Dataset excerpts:
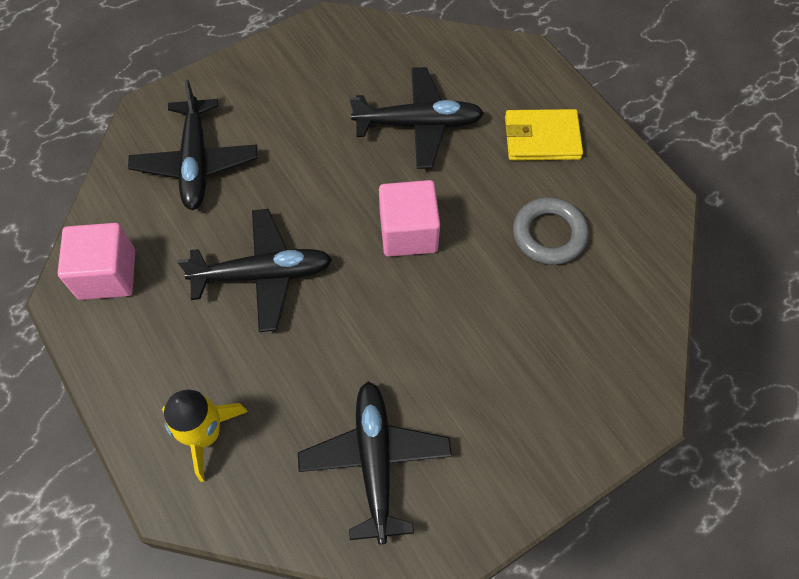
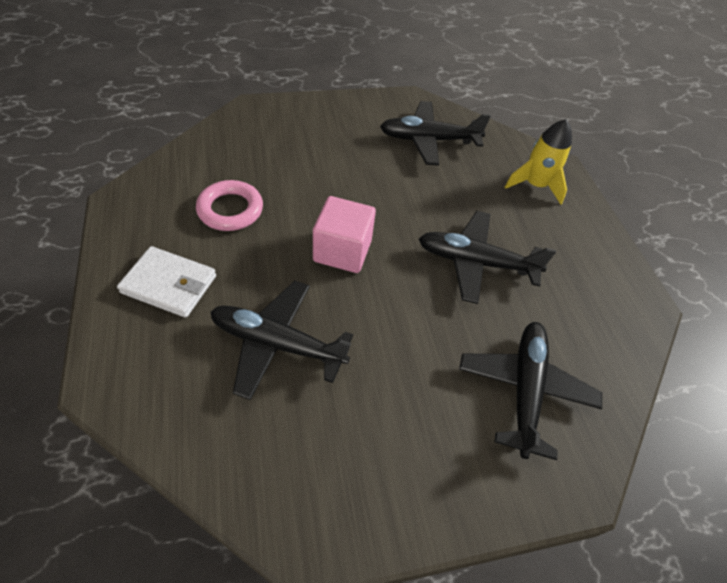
camera: 165 degrees left, 10 degrees down
pink cube [58,223,135,300] -> none
black plane [298,381,452,544] -> black plane turned 75 degrees clockwise [380,101,491,166]
yellow wallet [505,109,583,161] -> white wallet [117,246,216,318]
grey ring [513,197,589,265] -> pink ring [196,180,263,231]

YOUR GOAL: Could you set down every entry above exactly as it stands, with no images?

EXERCISE RESULT:
camera: 165 degrees left, 10 degrees down
pink cube [58,223,135,300] -> none
black plane [298,381,452,544] -> black plane turned 75 degrees clockwise [380,101,491,166]
yellow wallet [505,109,583,161] -> white wallet [117,246,216,318]
grey ring [513,197,589,265] -> pink ring [196,180,263,231]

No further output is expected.